— THE EXERCISE —
Count the lines in the entries below that contain the string "kern", treating uppercase and lowercase as distinct, and reply with that number alone.

• • • •

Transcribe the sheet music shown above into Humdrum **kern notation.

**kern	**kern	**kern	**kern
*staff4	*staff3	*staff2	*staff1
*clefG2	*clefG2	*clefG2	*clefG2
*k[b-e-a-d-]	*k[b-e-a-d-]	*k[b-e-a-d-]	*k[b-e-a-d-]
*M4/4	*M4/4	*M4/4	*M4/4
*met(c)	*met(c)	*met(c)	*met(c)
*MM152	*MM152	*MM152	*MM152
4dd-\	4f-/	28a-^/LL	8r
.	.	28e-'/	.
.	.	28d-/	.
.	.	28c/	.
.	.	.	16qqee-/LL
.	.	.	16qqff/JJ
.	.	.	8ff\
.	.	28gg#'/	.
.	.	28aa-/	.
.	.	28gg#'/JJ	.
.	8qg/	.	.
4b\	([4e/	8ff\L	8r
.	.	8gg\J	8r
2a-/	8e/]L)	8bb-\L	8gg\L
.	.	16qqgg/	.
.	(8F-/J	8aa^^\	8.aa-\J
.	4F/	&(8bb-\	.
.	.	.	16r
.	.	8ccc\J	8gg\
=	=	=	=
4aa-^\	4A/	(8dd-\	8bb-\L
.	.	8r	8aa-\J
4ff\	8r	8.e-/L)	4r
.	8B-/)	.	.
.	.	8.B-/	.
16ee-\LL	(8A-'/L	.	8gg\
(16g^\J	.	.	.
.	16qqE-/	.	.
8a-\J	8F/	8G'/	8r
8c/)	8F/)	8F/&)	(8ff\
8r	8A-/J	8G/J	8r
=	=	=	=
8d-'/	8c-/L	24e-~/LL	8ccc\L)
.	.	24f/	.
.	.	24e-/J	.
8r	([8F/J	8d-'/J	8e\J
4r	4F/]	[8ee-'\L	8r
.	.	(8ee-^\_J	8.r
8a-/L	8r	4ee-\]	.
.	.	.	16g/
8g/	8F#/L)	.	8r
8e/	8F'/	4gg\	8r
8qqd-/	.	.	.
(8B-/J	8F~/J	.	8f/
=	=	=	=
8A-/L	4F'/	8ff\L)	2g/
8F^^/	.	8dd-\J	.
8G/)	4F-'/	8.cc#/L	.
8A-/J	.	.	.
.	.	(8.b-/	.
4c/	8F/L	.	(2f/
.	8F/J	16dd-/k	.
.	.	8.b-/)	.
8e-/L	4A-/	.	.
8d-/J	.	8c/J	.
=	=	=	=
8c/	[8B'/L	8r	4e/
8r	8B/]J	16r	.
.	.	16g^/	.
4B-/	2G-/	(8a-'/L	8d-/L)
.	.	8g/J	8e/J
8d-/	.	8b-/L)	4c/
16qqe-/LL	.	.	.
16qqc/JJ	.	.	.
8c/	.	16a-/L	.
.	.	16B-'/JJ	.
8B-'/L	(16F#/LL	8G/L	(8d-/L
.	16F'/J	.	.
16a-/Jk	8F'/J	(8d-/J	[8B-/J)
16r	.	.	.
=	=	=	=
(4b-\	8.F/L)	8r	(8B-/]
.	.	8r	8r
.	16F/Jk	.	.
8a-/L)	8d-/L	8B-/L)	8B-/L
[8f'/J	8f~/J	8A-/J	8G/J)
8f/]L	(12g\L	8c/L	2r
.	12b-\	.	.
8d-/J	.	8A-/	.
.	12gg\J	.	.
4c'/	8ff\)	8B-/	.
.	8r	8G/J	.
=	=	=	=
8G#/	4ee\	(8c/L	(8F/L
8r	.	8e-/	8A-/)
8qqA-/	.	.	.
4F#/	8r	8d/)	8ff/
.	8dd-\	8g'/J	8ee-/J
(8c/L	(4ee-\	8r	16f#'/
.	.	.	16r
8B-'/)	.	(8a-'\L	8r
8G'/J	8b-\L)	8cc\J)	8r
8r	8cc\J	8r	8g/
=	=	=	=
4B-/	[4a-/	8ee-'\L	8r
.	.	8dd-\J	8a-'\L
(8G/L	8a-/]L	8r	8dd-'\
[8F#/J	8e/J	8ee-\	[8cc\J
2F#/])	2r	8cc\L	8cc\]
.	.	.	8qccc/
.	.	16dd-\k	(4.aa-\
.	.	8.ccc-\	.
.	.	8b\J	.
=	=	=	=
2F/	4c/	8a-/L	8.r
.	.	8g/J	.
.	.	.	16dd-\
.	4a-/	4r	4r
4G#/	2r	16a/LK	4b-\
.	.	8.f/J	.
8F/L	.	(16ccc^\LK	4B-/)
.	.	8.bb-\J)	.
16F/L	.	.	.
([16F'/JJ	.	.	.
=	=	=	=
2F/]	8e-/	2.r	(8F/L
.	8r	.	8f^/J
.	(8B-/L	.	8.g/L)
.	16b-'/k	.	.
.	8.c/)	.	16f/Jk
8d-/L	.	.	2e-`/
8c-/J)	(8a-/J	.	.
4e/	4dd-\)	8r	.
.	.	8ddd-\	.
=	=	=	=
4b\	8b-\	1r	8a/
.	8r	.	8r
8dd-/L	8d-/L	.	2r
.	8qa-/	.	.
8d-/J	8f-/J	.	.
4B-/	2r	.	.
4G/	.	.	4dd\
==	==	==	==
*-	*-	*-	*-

• • • •

— RIGHT ANSWER —
2